Segment Open

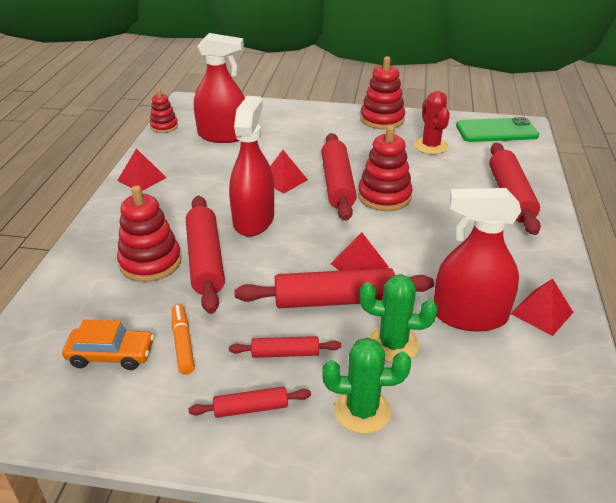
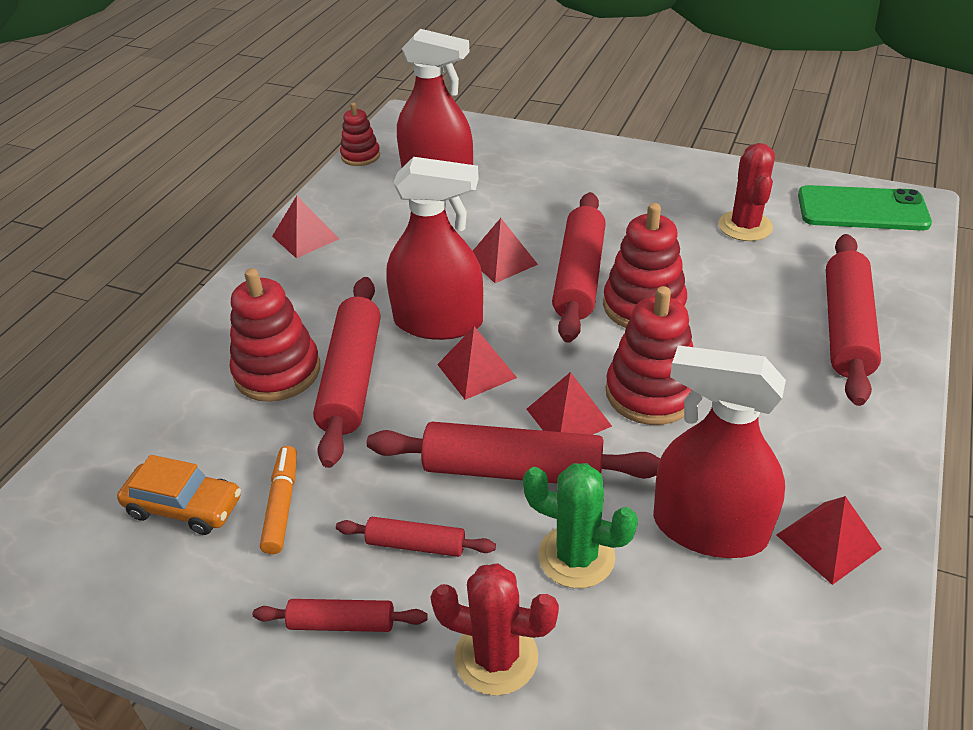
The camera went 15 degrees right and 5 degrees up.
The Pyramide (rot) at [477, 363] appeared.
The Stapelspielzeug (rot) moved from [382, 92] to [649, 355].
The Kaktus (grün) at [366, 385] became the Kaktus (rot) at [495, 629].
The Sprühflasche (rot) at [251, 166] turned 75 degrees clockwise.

Segment Closed

■ What is being asked: Reprint the entries above exactly, images removed.

■ Answer space:
The camera went 15 degrees right and 5 degrees up.
The Pyramide (rot) at [477, 363] appeared.
The Stapelspielzeug (rot) moved from [382, 92] to [649, 355].
The Kaktus (grün) at [366, 385] became the Kaktus (rot) at [495, 629].
The Sprühflasche (rot) at [251, 166] turned 75 degrees clockwise.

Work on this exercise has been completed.